[START OF MATERIAL TO PROCESS]

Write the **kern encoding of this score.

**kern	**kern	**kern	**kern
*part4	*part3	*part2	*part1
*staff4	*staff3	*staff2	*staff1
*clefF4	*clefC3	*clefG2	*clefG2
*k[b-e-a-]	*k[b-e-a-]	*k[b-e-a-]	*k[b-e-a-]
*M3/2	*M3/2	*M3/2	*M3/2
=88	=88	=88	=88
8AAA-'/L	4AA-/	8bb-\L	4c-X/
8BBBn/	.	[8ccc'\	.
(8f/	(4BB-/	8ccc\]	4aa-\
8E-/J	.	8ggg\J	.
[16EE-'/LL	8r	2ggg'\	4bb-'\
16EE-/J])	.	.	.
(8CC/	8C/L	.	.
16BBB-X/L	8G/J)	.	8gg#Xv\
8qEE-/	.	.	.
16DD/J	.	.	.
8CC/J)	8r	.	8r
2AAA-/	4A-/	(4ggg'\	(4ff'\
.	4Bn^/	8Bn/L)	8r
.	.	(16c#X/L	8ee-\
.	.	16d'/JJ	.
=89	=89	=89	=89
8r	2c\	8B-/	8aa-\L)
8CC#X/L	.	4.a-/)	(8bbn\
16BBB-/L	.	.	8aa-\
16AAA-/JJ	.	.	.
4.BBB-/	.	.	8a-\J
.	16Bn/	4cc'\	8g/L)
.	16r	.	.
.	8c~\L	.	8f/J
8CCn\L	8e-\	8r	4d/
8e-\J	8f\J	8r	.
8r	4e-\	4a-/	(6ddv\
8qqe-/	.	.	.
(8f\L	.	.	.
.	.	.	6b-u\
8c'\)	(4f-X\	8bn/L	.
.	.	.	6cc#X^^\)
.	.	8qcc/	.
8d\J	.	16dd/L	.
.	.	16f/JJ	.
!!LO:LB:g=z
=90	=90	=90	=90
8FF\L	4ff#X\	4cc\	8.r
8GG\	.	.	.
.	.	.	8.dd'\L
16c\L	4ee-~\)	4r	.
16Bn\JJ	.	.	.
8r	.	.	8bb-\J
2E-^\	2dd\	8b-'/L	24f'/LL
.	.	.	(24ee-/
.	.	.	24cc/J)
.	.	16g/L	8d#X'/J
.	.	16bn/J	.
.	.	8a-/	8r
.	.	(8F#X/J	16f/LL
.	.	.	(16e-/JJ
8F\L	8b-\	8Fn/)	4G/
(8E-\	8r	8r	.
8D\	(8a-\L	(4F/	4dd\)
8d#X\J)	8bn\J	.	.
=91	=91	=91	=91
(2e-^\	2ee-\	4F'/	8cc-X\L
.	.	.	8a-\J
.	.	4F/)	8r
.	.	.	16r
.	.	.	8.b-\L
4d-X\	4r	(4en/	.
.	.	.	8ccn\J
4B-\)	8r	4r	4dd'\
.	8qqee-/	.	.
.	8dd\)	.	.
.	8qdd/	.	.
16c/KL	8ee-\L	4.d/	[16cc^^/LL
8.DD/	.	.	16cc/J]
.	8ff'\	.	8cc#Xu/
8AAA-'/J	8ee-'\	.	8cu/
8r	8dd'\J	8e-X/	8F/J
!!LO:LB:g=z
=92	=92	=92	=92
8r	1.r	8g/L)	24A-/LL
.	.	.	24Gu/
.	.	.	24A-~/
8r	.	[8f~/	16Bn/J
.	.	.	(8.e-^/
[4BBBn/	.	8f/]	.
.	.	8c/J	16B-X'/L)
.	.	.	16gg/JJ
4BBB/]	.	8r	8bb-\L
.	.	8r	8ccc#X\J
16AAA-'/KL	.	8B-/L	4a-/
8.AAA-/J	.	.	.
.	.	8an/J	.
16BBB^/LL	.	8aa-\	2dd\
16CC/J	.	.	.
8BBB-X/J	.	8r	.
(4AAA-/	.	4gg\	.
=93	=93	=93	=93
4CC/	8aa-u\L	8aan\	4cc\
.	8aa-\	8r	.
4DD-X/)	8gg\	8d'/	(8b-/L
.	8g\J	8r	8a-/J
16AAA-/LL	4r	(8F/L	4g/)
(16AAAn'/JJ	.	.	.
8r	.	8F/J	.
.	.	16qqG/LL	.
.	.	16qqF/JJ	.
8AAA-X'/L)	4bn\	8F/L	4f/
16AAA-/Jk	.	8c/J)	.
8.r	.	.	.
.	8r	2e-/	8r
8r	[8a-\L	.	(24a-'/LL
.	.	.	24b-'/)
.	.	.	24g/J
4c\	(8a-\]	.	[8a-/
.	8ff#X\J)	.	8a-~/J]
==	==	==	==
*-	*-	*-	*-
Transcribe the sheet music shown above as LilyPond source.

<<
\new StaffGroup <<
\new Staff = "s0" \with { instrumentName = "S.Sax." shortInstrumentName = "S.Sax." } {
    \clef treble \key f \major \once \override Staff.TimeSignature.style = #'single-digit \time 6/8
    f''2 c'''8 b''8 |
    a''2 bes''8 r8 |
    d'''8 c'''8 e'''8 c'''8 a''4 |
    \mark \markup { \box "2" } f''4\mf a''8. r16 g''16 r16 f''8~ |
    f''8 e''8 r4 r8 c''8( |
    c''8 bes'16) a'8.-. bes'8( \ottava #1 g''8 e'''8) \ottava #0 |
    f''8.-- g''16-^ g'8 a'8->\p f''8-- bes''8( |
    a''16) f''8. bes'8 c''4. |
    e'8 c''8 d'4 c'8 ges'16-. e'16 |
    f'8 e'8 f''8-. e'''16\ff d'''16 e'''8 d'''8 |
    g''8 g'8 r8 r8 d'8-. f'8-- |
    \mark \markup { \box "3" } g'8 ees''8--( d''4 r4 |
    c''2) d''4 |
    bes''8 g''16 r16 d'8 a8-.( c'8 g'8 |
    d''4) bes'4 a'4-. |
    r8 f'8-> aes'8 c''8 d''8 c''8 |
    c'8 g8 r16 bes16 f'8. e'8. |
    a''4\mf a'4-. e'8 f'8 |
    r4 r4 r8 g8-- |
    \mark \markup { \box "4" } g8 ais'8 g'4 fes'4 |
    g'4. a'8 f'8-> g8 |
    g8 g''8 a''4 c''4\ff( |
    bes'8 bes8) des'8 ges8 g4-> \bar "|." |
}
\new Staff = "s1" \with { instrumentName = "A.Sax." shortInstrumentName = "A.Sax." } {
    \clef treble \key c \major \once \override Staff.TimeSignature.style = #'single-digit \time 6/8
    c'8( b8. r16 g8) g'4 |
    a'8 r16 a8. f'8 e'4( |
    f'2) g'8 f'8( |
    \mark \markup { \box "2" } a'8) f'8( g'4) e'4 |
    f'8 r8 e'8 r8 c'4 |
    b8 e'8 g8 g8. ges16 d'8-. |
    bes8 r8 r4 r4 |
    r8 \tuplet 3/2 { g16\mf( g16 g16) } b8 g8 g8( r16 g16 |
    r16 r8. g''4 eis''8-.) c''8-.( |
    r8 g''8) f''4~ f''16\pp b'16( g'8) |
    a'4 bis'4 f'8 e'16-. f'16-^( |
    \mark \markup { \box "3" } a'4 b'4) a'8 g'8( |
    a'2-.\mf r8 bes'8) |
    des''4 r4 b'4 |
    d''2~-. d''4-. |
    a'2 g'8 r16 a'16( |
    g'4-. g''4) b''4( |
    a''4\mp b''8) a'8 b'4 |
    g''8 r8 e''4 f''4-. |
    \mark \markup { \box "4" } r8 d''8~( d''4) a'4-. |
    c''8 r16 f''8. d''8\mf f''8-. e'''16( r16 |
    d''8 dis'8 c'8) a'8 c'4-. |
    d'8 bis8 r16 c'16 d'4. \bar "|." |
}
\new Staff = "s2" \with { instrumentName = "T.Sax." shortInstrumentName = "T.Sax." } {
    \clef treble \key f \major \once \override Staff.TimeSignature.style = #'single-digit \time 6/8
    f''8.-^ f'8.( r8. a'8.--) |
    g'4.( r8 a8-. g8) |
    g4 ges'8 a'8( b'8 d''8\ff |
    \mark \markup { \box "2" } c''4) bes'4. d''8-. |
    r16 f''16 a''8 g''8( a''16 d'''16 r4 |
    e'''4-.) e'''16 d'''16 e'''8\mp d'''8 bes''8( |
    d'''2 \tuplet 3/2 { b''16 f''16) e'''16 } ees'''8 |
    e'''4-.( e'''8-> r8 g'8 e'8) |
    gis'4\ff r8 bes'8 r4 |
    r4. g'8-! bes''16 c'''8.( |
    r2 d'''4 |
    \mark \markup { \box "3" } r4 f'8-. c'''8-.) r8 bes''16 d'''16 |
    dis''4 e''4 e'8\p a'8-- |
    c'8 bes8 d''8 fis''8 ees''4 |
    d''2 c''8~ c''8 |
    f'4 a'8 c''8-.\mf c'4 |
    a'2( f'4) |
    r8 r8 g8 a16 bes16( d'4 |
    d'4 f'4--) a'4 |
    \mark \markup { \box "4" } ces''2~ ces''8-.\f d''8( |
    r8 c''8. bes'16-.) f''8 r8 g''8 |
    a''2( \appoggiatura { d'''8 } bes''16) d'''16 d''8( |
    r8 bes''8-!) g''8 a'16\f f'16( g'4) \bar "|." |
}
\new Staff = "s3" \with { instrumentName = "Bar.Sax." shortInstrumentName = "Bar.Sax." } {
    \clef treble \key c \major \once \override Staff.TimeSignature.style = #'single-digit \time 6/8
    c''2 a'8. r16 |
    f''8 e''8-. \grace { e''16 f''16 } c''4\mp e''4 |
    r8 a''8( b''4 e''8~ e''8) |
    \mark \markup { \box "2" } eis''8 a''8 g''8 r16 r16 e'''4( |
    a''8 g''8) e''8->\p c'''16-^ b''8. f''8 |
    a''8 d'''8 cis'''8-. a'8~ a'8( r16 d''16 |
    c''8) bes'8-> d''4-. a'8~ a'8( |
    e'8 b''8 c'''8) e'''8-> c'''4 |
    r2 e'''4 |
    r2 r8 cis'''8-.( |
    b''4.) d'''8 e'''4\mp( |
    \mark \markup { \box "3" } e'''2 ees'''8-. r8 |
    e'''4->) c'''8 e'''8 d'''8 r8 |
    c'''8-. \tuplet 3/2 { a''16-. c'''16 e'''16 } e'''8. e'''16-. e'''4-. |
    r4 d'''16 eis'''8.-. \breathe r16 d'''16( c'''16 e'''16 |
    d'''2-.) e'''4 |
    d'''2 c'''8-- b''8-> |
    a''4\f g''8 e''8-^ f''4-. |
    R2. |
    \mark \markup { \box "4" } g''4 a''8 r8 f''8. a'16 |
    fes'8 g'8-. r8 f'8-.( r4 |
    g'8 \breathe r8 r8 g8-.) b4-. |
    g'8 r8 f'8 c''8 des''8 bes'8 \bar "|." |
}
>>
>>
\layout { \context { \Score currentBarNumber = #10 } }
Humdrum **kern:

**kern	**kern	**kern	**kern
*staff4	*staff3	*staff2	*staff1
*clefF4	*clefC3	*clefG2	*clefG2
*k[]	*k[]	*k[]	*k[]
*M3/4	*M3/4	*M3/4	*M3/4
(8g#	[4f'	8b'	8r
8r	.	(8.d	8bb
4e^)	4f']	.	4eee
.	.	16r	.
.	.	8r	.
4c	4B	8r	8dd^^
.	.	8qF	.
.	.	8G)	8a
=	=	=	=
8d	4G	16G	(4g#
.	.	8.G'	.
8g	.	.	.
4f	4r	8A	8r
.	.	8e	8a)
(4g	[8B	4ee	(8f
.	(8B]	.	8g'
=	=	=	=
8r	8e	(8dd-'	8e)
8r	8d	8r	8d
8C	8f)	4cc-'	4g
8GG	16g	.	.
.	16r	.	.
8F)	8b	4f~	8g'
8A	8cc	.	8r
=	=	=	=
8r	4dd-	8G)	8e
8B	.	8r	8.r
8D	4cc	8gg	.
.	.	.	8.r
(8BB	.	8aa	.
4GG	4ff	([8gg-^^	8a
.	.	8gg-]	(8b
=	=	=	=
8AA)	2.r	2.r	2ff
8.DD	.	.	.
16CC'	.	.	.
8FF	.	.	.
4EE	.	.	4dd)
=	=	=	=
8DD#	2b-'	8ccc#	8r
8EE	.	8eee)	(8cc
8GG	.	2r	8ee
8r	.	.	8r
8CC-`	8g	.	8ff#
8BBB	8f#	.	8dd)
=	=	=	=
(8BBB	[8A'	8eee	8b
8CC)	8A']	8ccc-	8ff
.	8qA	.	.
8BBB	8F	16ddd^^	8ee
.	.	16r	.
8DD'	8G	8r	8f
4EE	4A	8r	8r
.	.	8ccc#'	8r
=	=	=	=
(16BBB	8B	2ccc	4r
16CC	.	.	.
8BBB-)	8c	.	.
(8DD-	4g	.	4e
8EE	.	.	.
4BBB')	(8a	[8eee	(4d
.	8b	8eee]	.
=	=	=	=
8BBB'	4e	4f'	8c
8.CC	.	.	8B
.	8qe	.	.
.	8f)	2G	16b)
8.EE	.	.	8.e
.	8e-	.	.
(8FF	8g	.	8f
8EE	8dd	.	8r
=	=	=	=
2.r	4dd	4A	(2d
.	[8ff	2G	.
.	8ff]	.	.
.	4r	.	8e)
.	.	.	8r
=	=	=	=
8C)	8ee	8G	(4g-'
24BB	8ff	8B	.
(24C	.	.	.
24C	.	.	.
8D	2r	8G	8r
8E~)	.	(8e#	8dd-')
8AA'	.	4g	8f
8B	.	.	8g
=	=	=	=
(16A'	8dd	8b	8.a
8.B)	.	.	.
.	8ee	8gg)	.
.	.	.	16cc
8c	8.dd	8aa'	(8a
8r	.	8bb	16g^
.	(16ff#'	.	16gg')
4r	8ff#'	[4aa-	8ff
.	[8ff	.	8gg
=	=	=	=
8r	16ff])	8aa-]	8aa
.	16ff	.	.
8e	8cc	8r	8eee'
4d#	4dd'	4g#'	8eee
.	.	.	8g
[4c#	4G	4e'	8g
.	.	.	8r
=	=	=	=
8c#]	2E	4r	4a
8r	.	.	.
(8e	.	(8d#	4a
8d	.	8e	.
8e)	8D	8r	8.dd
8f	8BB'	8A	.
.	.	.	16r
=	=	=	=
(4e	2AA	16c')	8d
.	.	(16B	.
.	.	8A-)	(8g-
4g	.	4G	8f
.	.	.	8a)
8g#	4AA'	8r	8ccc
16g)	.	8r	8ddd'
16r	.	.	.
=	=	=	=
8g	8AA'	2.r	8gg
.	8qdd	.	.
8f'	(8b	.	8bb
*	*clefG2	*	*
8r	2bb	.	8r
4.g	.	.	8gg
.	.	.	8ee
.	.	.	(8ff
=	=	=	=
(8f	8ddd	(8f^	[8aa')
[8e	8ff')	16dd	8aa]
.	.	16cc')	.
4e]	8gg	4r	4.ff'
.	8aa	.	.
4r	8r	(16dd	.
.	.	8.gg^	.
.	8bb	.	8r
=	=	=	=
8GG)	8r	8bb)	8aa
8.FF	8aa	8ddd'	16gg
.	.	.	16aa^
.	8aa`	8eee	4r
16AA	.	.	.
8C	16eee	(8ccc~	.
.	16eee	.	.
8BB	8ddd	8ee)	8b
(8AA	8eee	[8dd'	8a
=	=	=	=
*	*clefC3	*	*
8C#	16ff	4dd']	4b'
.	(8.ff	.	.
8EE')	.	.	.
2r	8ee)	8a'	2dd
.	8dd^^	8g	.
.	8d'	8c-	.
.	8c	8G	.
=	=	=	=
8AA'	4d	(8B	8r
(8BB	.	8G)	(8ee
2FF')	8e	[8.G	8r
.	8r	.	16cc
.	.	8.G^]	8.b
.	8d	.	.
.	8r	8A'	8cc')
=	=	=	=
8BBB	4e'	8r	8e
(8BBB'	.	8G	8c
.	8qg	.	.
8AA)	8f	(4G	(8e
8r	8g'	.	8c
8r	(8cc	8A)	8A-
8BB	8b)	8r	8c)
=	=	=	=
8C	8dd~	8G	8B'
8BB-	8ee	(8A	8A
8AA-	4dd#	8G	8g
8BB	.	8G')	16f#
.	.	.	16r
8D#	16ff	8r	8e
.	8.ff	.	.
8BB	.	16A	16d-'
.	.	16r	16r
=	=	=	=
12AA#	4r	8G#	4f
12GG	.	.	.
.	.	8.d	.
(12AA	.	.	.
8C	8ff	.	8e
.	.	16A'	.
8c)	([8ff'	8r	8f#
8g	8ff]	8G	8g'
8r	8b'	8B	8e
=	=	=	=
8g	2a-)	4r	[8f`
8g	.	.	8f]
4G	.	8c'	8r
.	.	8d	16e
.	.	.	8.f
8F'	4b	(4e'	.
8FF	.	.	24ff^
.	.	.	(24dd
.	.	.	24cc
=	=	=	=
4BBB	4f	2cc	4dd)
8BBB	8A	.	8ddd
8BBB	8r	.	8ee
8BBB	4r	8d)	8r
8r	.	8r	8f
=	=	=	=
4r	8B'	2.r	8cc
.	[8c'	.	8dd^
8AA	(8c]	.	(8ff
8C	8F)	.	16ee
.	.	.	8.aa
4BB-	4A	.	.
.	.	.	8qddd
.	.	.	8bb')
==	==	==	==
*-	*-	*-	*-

[END OF MATERIAL TO PROCESS]

GIVEN TASK:
Copy out every line in the records that contains the string "shortInstrumentName".

COMPLETED EXERCISE:
\new Staff = "s0" \with { instrumentName = "S.Sax." shortInstrumentName = "S.Sax." } {
\new Staff = "s1" \with { instrumentName = "A.Sax." shortInstrumentName = "A.Sax." } {
\new Staff = "s2" \with { instrumentName = "T.Sax." shortInstrumentName = "T.Sax." } {
\new Staff = "s3" \with { instrumentName = "Bar.Sax." shortInstrumentName = "Bar.Sax." } {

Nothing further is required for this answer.